**Activity**
Look below for the line containing "orange lamp: 5 -> 4". Reproduce it and every line after it exactly, and nothing more.

Scene comparison data:

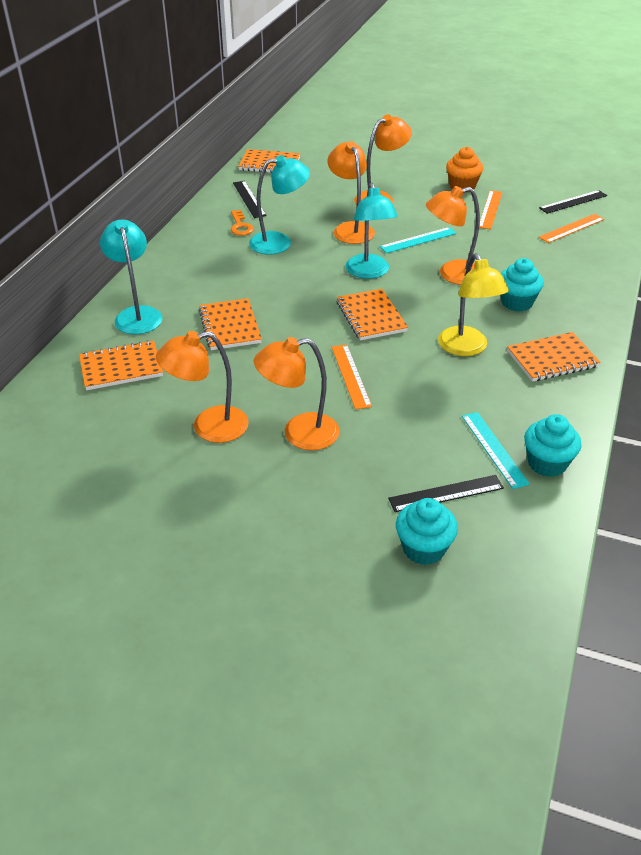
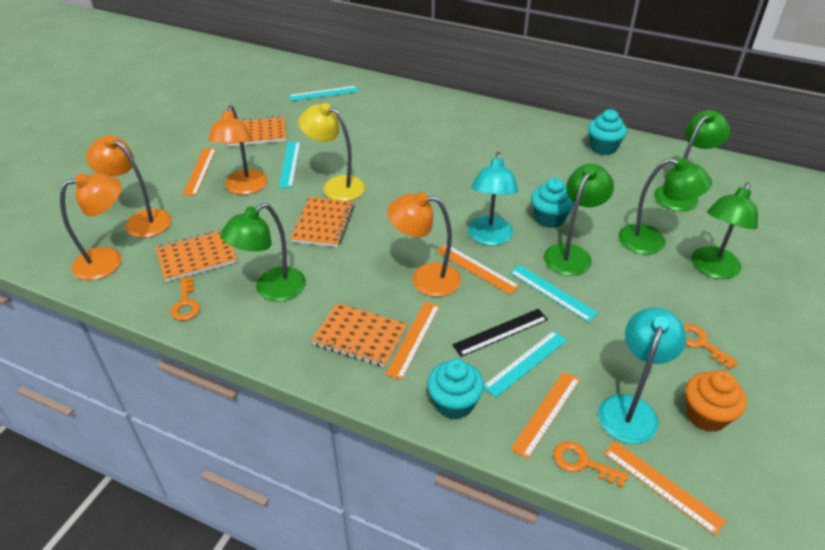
black ruler: 3 -> 1
green lamp: 0 -> 5
orange key: 1 -> 3
orange lamp: 5 -> 4
orange notebook: 5 -> 4
orange ruler: 3 -> 5
turquoise lamp: 3 -> 2
turquoise ruler: 2 -> 4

**Response box**
orange lamp: 5 -> 4
orange notebook: 5 -> 4
orange ruler: 3 -> 5
turquoise lamp: 3 -> 2
turquoise ruler: 2 -> 4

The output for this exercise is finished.